→ TO DO
Please give back only the lines below from the one containing "L1: none -> 2.2uH (N5, N12)" to the one containing "D4: diode 1N4148 (A W1, K GND) -> none", each repeated word for word, both ends included.

(SOURCE MATERIAL)

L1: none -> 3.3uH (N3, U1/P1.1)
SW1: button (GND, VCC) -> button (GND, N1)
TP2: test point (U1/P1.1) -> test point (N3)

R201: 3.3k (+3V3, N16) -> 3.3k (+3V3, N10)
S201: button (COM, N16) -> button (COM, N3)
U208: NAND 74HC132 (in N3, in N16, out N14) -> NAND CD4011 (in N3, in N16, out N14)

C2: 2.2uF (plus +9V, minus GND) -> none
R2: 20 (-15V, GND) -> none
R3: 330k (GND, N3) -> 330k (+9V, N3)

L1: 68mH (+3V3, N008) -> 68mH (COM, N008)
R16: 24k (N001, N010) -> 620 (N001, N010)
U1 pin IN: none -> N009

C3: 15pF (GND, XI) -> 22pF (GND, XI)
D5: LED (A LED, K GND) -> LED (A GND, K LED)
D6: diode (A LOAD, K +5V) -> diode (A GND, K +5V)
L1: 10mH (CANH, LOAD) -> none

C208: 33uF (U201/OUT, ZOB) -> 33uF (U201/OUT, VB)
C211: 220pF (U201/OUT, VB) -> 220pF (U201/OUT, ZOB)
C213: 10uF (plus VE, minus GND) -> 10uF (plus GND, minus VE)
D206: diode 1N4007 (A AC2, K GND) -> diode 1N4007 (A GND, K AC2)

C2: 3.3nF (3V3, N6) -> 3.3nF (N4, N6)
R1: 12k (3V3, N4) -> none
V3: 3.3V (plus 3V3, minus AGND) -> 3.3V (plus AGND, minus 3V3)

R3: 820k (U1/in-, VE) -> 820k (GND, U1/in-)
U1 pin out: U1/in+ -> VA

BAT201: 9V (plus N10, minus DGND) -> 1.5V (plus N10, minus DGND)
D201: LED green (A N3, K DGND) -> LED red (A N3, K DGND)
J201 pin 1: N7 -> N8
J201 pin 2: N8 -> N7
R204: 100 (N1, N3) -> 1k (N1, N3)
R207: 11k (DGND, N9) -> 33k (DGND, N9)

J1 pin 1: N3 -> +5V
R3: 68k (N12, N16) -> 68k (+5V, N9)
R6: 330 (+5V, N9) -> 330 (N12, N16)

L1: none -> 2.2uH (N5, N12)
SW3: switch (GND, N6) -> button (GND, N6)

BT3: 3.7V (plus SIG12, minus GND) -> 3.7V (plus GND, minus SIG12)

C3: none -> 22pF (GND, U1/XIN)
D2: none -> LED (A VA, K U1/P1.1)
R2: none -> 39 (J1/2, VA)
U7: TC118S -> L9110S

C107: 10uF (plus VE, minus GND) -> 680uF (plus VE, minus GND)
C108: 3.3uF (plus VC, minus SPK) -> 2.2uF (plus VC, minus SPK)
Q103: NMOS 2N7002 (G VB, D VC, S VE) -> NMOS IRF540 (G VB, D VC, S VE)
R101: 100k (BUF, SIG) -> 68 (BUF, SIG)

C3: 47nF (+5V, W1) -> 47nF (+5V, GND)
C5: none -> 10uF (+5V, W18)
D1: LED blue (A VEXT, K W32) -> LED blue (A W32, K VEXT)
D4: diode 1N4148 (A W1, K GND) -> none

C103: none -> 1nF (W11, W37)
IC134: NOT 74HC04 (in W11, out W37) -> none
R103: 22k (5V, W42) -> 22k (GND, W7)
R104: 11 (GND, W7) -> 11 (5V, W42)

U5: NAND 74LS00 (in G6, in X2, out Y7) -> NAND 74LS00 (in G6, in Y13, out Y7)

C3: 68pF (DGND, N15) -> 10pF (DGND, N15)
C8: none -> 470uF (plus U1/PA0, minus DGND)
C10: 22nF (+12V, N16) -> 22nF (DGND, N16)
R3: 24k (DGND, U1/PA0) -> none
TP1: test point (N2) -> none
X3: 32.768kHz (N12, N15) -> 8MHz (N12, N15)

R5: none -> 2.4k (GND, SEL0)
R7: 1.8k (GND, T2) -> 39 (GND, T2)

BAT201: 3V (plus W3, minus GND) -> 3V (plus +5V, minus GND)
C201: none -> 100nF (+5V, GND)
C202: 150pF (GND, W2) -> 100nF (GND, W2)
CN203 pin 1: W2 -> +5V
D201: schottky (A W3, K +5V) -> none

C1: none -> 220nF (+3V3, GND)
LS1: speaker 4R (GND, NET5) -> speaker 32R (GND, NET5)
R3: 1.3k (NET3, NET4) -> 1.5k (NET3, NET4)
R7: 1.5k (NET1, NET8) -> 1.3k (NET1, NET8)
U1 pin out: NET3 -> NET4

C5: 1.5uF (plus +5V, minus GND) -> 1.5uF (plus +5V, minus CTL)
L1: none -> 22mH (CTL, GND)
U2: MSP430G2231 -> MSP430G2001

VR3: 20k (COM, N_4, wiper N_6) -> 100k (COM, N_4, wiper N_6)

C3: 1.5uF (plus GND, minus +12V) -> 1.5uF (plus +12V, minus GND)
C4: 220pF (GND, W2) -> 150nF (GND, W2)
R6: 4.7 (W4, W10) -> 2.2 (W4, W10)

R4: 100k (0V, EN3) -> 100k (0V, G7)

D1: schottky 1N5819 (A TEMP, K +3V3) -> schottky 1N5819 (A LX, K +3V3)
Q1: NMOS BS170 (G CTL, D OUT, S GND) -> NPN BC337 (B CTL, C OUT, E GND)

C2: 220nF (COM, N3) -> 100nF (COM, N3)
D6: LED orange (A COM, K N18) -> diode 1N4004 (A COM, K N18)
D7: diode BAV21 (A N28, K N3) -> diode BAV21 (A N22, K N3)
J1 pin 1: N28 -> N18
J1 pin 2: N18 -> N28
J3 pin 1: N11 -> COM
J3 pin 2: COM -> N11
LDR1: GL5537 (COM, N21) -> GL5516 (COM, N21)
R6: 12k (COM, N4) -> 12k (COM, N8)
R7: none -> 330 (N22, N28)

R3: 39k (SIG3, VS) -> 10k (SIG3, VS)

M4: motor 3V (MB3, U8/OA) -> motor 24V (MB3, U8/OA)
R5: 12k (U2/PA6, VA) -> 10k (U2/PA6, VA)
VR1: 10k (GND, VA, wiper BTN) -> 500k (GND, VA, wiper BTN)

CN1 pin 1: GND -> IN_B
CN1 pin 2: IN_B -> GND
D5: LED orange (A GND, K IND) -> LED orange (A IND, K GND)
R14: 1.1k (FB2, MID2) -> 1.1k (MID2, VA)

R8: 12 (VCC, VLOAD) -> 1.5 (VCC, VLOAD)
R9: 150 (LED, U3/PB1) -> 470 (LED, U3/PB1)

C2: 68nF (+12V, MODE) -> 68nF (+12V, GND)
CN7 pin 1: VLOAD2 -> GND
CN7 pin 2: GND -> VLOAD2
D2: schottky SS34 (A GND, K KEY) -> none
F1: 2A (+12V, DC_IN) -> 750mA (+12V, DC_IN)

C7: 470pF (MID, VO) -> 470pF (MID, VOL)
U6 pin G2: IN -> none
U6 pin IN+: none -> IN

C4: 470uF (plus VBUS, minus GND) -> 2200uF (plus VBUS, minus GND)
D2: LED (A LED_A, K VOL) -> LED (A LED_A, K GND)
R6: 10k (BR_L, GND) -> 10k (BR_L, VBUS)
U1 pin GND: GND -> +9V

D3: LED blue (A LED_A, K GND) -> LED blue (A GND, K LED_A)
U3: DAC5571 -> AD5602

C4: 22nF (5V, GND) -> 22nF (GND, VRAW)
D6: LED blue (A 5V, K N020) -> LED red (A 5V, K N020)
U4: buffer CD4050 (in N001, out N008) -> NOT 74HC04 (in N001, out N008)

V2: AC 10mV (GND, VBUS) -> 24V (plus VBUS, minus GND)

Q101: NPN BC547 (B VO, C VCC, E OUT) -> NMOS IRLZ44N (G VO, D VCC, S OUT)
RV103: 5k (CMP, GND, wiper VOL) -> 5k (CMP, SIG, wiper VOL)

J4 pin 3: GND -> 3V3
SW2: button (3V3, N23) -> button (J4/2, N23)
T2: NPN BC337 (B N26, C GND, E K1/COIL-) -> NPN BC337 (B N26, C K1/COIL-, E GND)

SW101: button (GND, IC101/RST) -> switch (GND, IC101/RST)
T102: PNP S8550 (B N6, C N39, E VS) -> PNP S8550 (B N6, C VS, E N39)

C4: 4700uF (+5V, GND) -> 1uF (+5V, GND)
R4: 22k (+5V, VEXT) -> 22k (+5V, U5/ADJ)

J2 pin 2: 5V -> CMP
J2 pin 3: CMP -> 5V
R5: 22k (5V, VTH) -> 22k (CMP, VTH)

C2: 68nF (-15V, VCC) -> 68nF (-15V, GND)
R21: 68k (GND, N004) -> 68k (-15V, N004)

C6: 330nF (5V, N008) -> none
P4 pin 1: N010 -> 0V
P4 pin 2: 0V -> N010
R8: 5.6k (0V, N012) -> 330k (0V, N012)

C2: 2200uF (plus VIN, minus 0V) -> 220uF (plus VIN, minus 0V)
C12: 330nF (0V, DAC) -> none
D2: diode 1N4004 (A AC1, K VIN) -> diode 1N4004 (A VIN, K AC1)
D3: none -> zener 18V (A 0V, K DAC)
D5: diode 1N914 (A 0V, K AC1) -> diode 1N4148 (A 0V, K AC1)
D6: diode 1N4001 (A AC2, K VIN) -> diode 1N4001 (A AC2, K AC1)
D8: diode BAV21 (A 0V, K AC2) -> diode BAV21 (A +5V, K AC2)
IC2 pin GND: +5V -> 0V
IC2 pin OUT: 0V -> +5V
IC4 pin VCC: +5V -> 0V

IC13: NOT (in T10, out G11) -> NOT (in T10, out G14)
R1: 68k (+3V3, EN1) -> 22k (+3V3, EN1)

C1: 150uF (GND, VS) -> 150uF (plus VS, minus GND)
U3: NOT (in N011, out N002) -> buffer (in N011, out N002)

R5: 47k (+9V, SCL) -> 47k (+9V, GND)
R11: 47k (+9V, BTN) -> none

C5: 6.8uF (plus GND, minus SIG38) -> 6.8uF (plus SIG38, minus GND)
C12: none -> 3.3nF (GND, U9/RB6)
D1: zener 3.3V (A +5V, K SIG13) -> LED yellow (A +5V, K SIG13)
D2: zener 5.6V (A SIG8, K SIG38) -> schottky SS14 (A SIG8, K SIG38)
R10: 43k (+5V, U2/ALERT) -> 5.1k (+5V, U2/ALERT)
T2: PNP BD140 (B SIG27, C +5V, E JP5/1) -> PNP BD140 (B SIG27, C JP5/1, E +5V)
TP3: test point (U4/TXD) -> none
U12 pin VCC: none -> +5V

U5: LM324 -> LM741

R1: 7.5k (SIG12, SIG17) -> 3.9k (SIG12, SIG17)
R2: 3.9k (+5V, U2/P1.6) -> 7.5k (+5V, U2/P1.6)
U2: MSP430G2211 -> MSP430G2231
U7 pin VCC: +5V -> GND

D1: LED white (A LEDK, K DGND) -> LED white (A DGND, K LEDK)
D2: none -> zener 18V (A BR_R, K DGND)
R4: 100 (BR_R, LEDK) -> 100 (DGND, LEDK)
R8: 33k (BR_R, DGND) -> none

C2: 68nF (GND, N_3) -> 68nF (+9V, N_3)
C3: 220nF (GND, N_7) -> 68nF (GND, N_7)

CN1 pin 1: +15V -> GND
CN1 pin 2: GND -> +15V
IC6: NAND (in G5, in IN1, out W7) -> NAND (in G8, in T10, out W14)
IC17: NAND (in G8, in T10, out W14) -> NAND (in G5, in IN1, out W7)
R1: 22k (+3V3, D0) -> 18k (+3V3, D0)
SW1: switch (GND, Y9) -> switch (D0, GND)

(End SOURCE MATERIAL)

→ TASK ANSWER
L1: none -> 2.2uH (N5, N12)
SW3: switch (GND, N6) -> button (GND, N6)

BT3: 3.7V (plus SIG12, minus GND) -> 3.7V (plus GND, minus SIG12)

C3: none -> 22pF (GND, U1/XIN)
D2: none -> LED (A VA, K U1/P1.1)
R2: none -> 39 (J1/2, VA)
U7: TC118S -> L9110S

C107: 10uF (plus VE, minus GND) -> 680uF (plus VE, minus GND)
C108: 3.3uF (plus VC, minus SPK) -> 2.2uF (plus VC, minus SPK)
Q103: NMOS 2N7002 (G VB, D VC, S VE) -> NMOS IRF540 (G VB, D VC, S VE)
R101: 100k (BUF, SIG) -> 68 (BUF, SIG)

C3: 47nF (+5V, W1) -> 47nF (+5V, GND)
C5: none -> 10uF (+5V, W18)
D1: LED blue (A VEXT, K W32) -> LED blue (A W32, K VEXT)
D4: diode 1N4148 (A W1, K GND) -> none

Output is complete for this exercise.